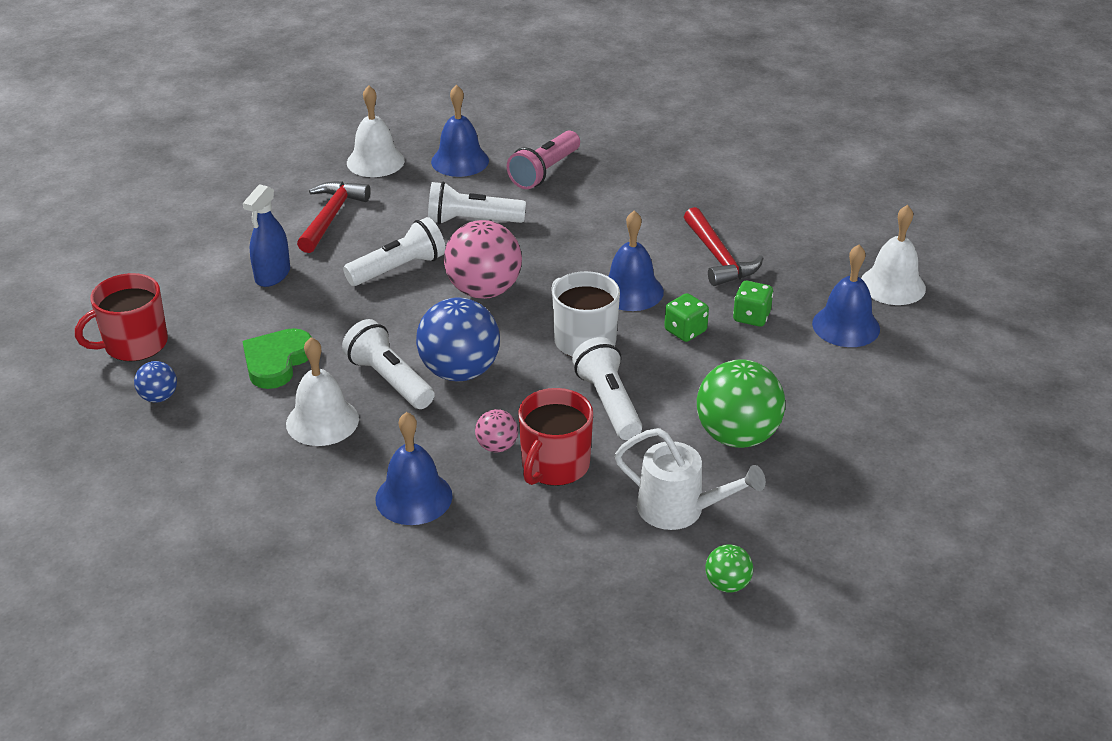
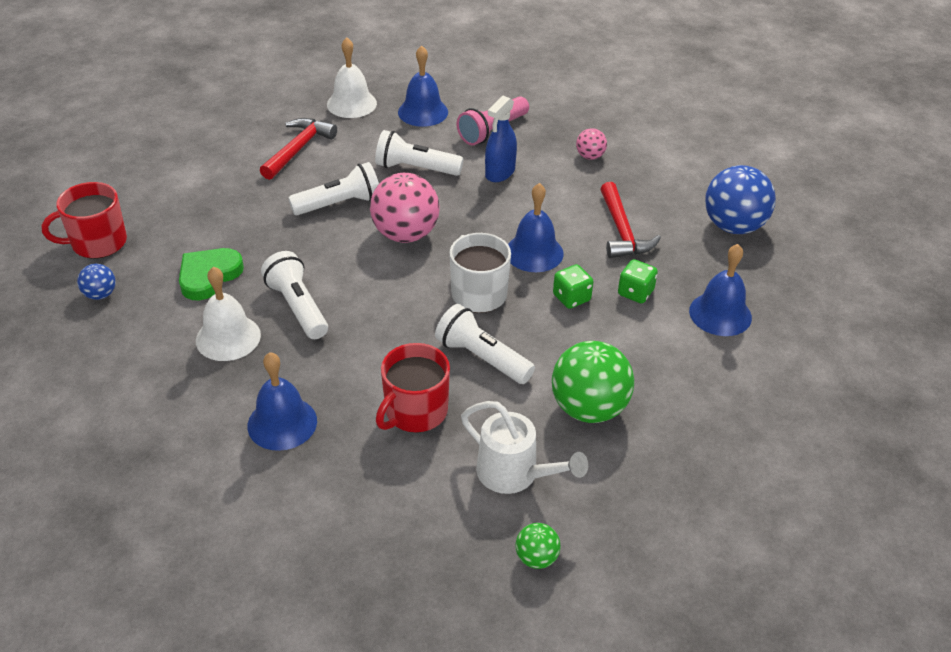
camera: 10 degrees right, 5 degrees up
(272, 275) = (232, 195): blue spray bottle -> blue spray bottle (500, 173)
(459, 371) = (360, 308): blue ball -> blue ball (733, 226)
(497, 446) = (370, 385): pink ball -> pink ball (590, 156)
(608, 403) = (482, 358): white flashlight -> white flashlight turned 45 degrees counterclockwise
(892, 285) = (775, 280): white bell -> none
◇ ◇ ◇ ◇
▶ [Goal of the exercise]: Please print every record above exactly, but leave the pictures out.

▶ [Written reply]:
camera: 10 degrees right, 5 degrees up
(272, 275) = (232, 195): blue spray bottle -> blue spray bottle (500, 173)
(459, 371) = (360, 308): blue ball -> blue ball (733, 226)
(497, 446) = (370, 385): pink ball -> pink ball (590, 156)
(608, 403) = (482, 358): white flashlight -> white flashlight turned 45 degrees counterclockwise
(892, 285) = (775, 280): white bell -> none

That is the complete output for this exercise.